▶ _DATASET CONTENT_
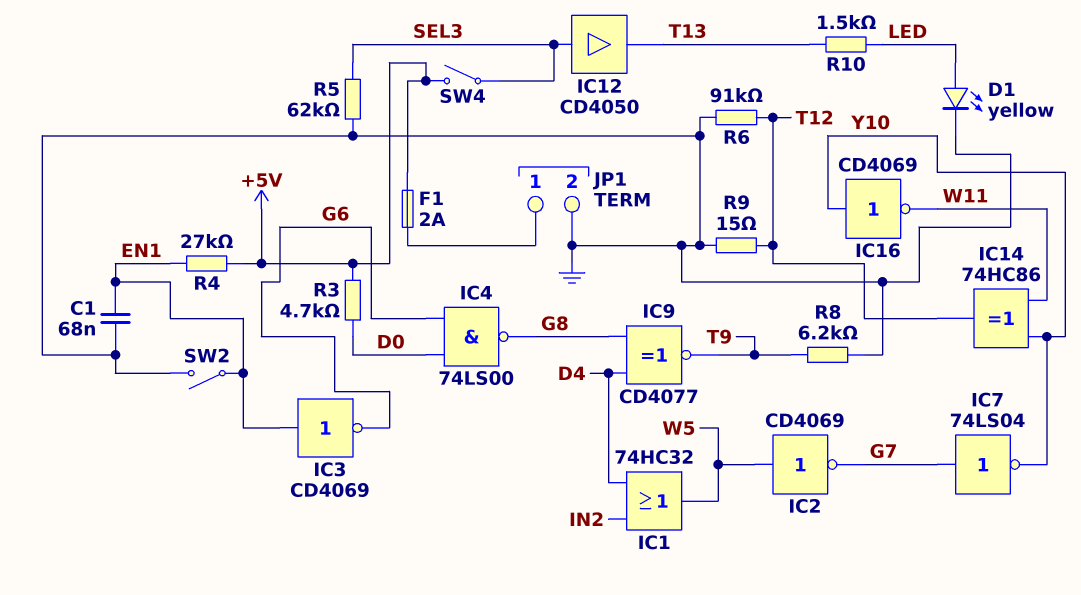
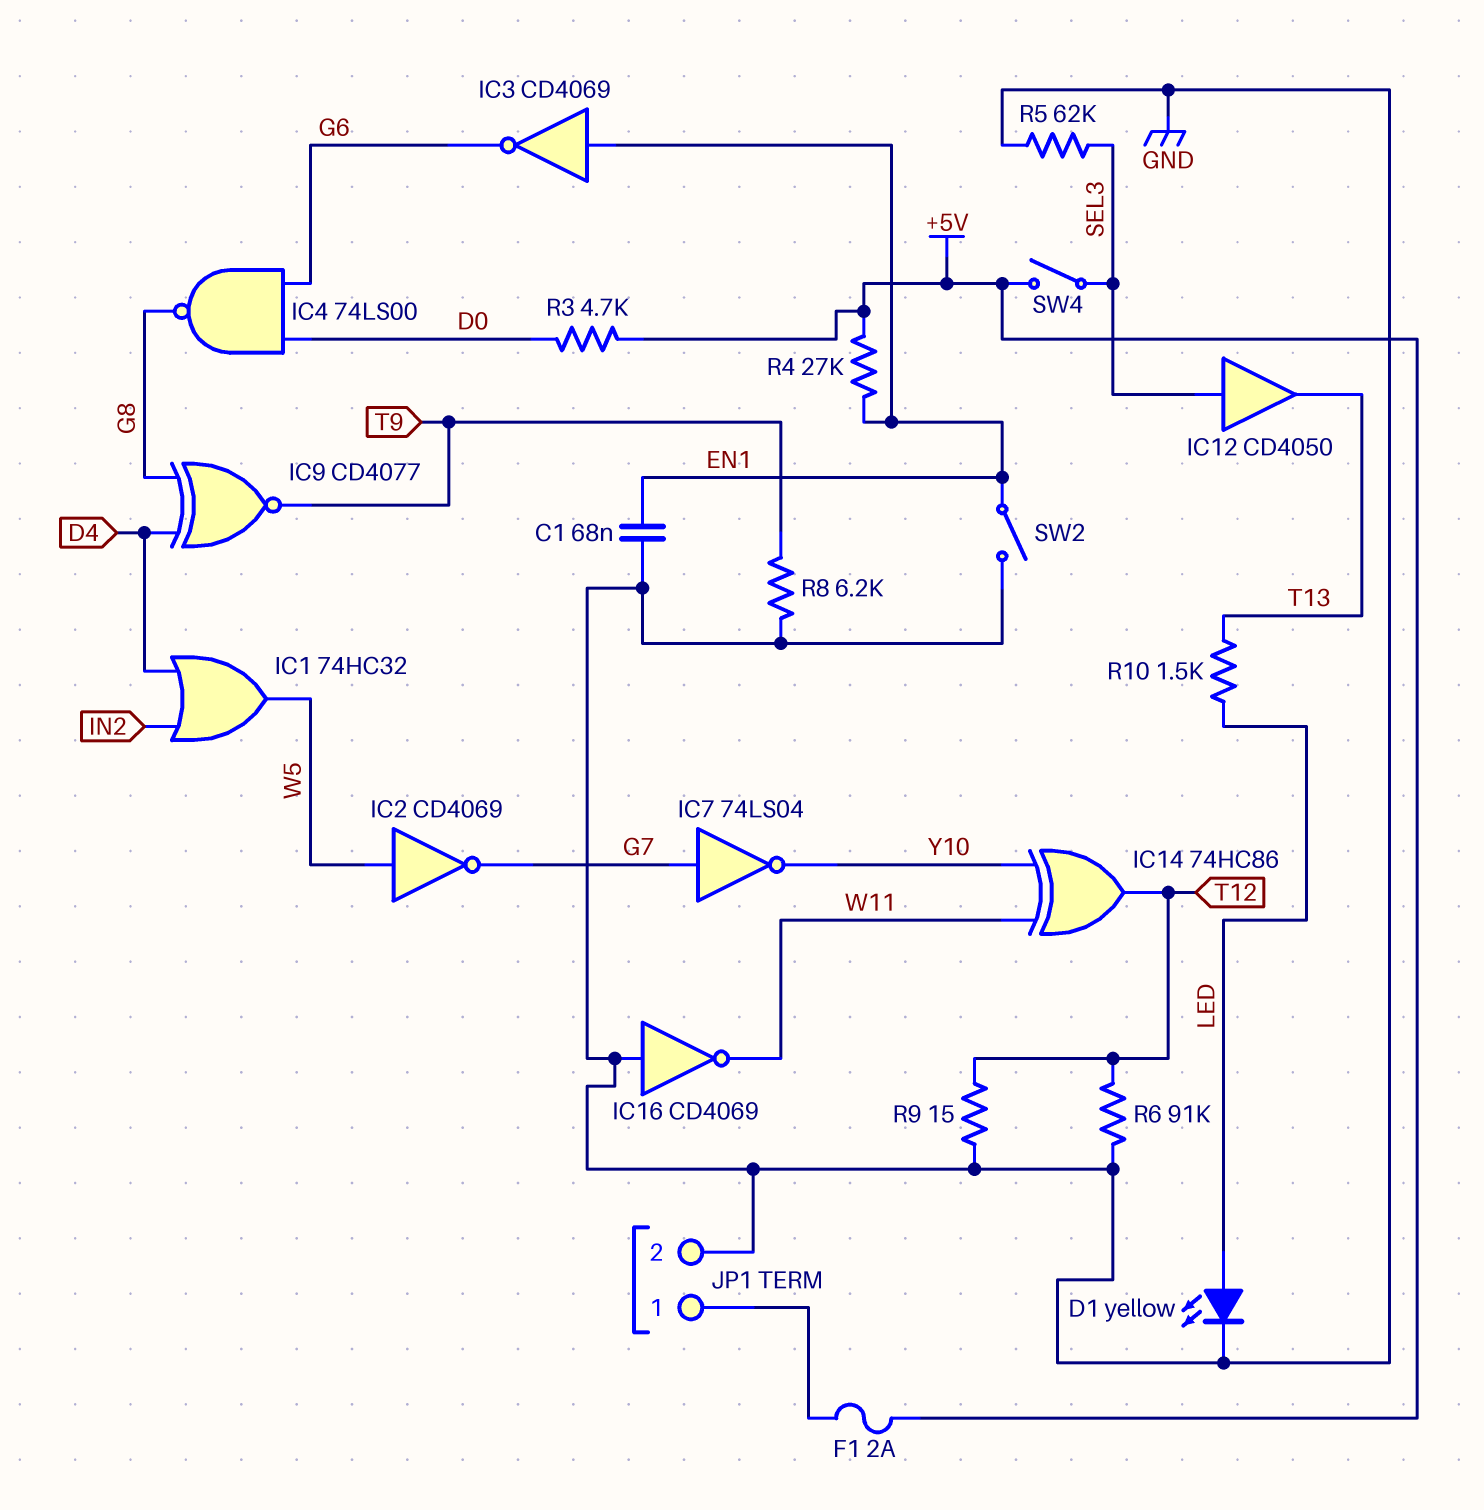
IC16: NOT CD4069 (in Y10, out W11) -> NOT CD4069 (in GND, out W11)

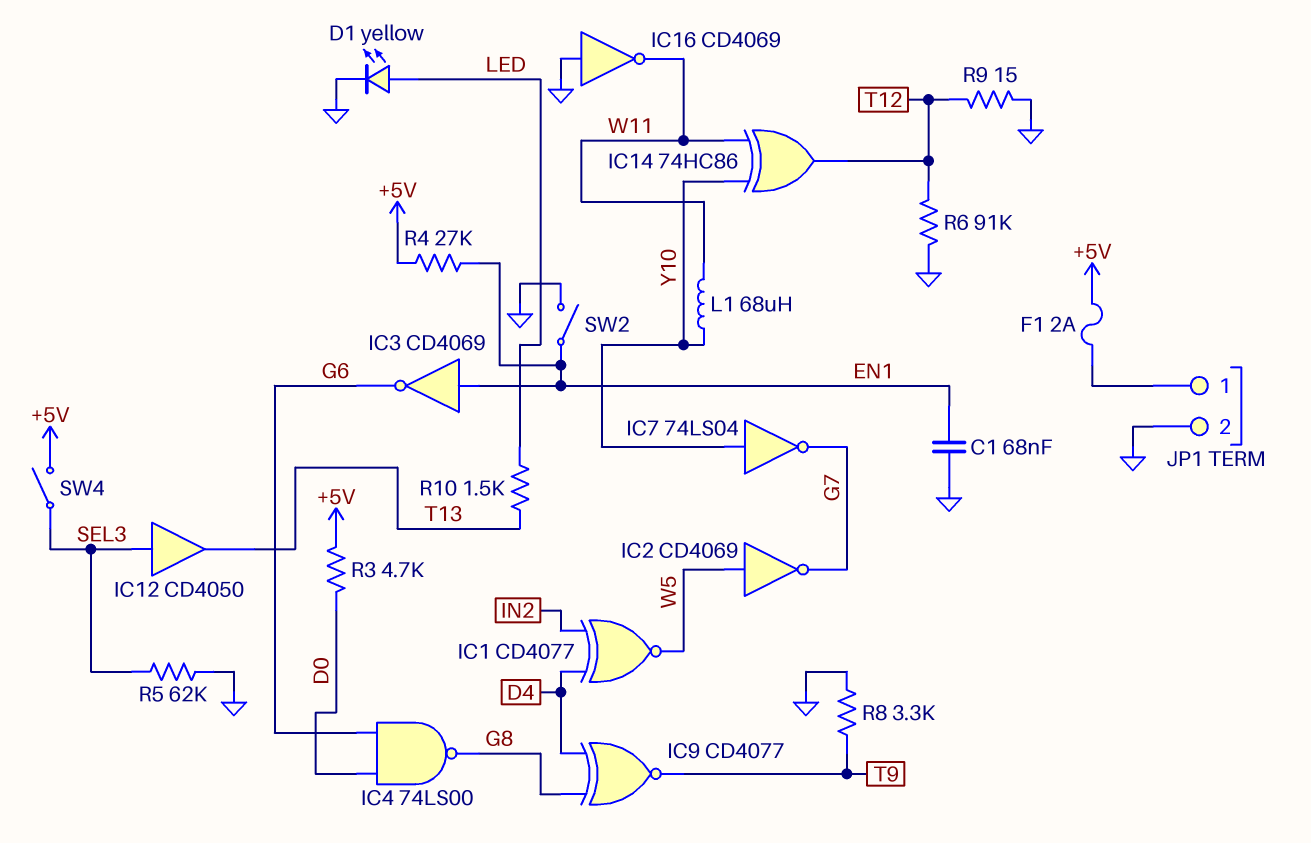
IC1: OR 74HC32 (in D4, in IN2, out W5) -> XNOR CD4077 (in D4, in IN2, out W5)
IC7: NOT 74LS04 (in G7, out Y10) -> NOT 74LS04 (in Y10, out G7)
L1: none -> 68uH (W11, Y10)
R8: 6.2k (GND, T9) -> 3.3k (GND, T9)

▶ _REQUIREMENT_
The lines above should be transcribed exactly, with every image removed.

▶ _WORKED SOLUTION_
IC16: NOT CD4069 (in Y10, out W11) -> NOT CD4069 (in GND, out W11)

IC1: OR 74HC32 (in D4, in IN2, out W5) -> XNOR CD4077 (in D4, in IN2, out W5)
IC7: NOT 74LS04 (in G7, out Y10) -> NOT 74LS04 (in Y10, out G7)
L1: none -> 68uH (W11, Y10)
R8: 6.2k (GND, T9) -> 3.3k (GND, T9)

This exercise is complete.